#### Work instructions
For the data below, work out the number of lines containing the string "orange" and answer with that number only.

━━ Records for this task ━━

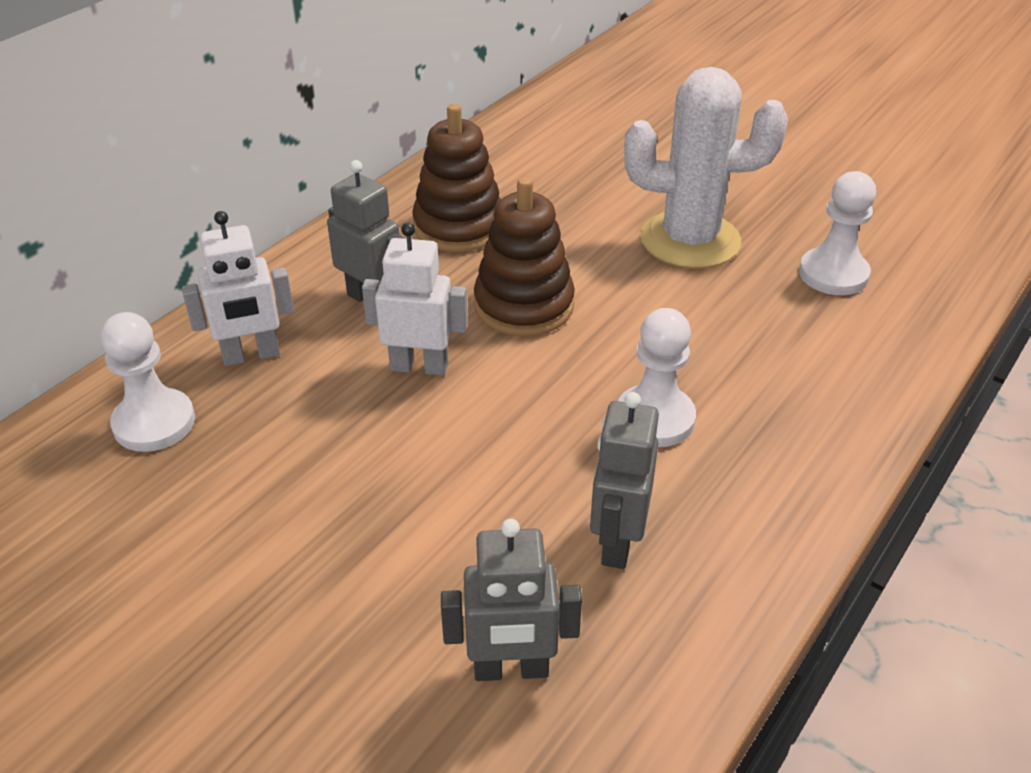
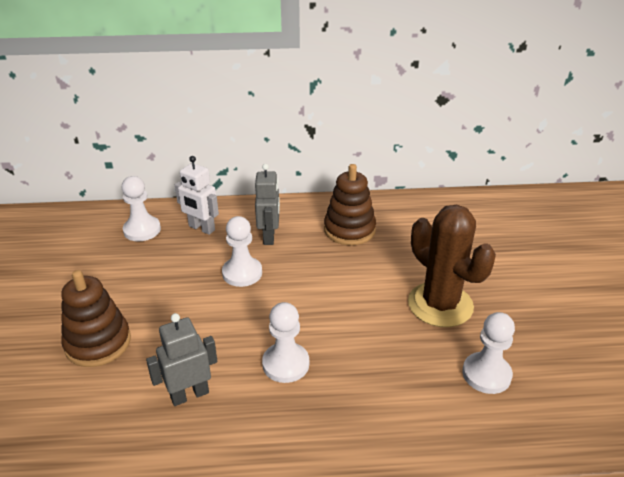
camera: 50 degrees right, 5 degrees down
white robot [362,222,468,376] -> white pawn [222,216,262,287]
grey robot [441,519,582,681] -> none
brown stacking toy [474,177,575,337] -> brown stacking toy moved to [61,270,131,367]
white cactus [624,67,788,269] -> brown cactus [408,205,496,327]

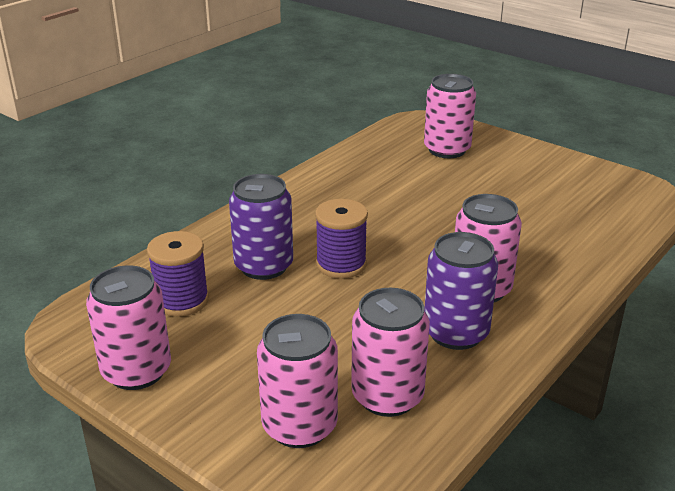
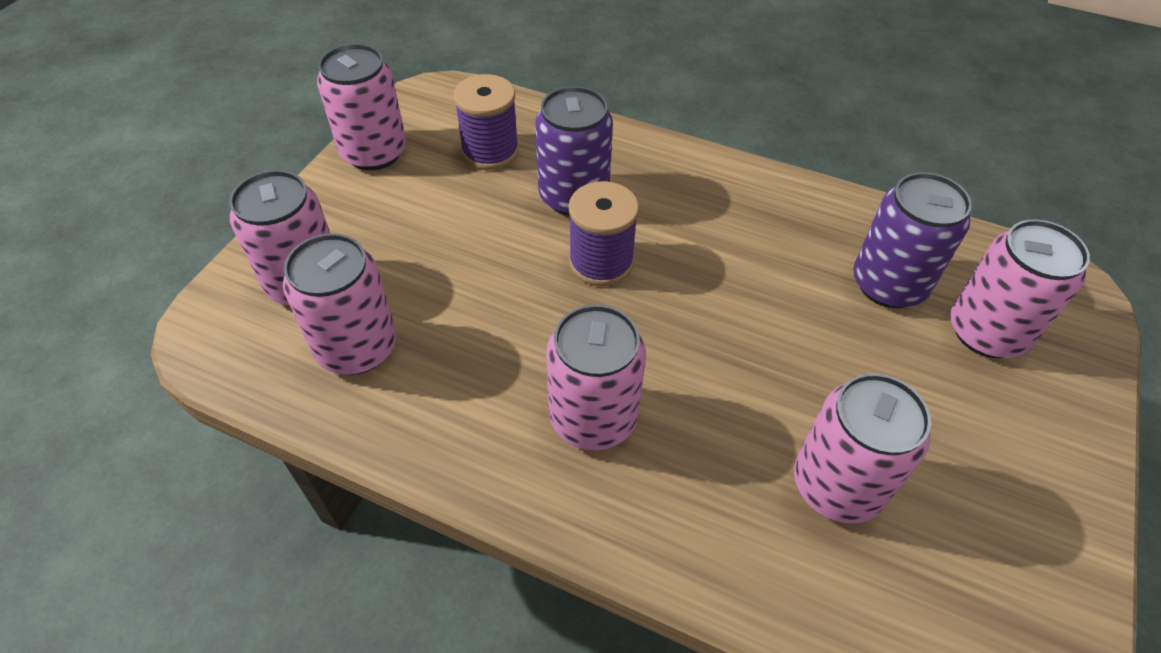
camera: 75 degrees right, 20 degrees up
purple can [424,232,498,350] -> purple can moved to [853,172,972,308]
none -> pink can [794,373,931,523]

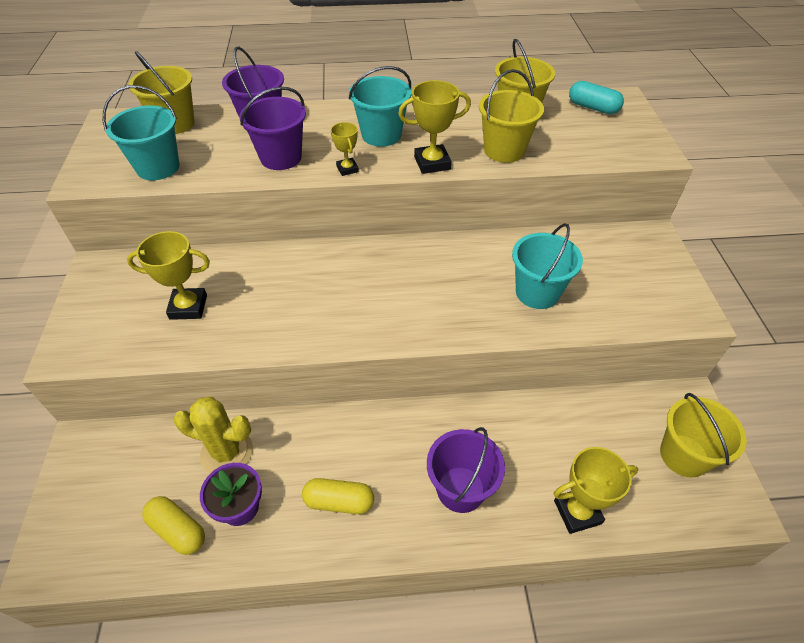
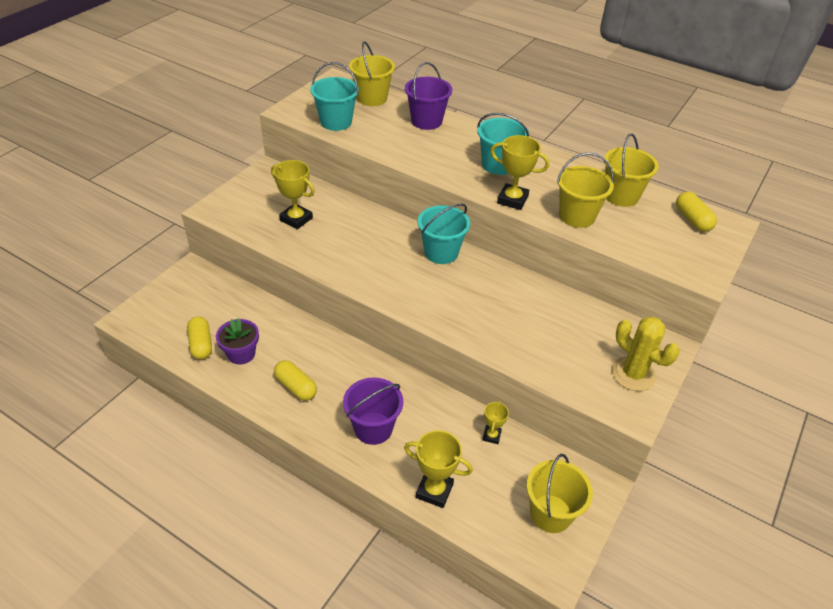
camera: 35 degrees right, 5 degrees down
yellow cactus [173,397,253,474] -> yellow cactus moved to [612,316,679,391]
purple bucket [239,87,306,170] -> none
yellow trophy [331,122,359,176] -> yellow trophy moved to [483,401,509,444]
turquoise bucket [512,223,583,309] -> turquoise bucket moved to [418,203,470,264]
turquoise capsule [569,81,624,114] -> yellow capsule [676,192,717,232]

━━━
━━ Records for this task ━━

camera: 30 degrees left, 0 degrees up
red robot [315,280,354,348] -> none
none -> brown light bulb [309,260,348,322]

━━━
━━ Records for this task ━━

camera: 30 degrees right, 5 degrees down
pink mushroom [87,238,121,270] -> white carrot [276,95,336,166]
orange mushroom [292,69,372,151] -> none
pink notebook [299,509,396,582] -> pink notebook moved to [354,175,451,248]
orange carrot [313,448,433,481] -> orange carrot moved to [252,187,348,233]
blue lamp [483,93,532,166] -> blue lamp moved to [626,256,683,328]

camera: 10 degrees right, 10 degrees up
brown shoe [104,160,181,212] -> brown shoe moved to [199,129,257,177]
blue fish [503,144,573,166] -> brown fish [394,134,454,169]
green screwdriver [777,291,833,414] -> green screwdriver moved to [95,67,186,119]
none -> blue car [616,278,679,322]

━━━

#### Answer
2